PROVIDED DATA →
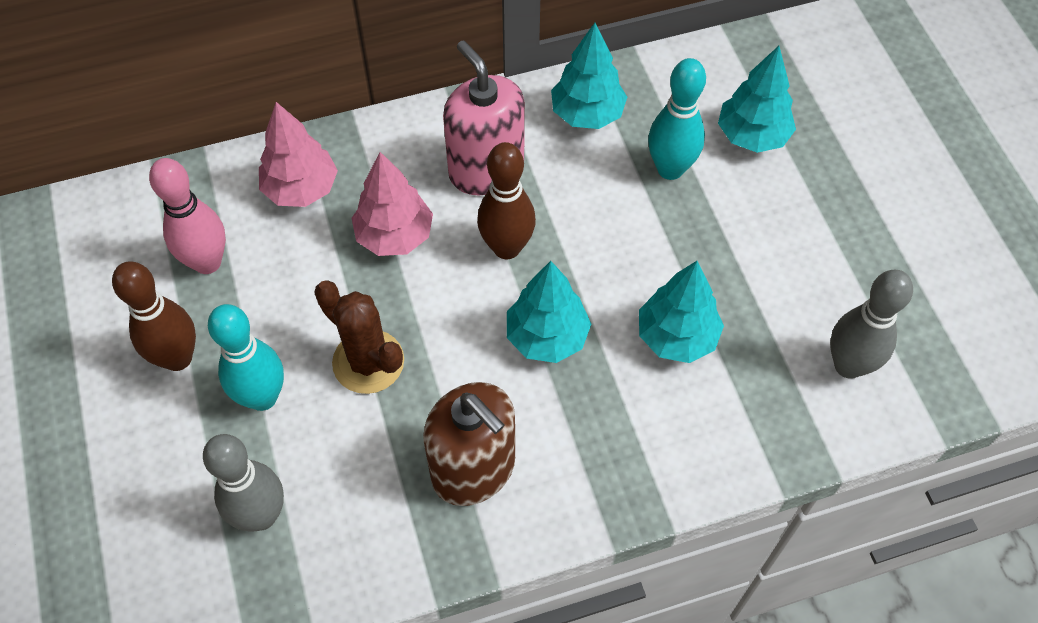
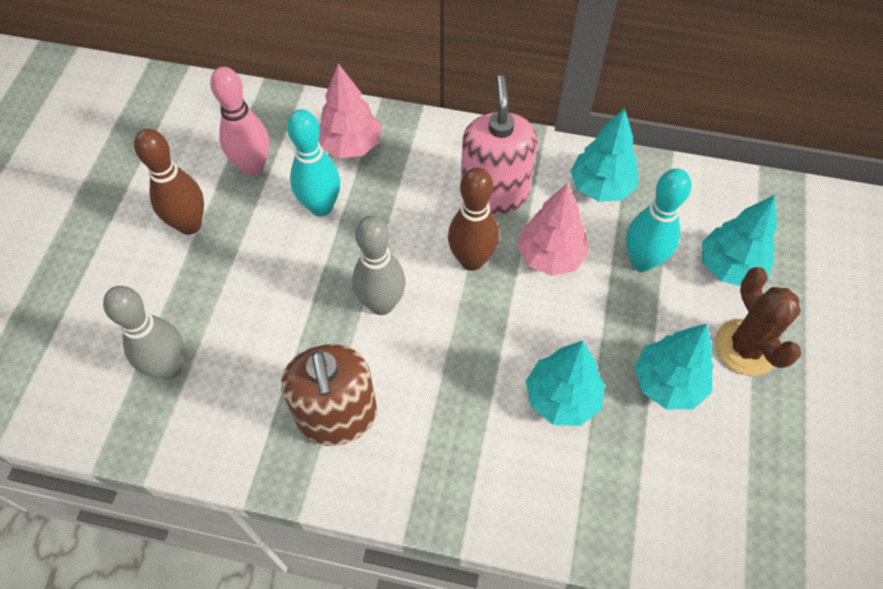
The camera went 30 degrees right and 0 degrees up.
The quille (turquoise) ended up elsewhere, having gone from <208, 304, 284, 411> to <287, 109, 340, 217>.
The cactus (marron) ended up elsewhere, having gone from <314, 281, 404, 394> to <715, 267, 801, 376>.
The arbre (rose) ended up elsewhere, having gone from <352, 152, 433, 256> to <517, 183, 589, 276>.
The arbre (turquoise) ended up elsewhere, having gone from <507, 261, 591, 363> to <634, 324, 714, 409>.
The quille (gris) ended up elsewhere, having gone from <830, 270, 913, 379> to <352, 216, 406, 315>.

ACTIVITY →
May I have only the lines from the start of the data through the line containing "The arbre (rose)", both included, reproduced exactly and without the pictures?

EXERCISE SOLUTION →
The camera went 30 degrees right and 0 degrees up.
The quille (turquoise) ended up elsewhere, having gone from <208, 304, 284, 411> to <287, 109, 340, 217>.
The cactus (marron) ended up elsewhere, having gone from <314, 281, 404, 394> to <715, 267, 801, 376>.
The arbre (rose) ended up elsewhere, having gone from <352, 152, 433, 256> to <517, 183, 589, 276>.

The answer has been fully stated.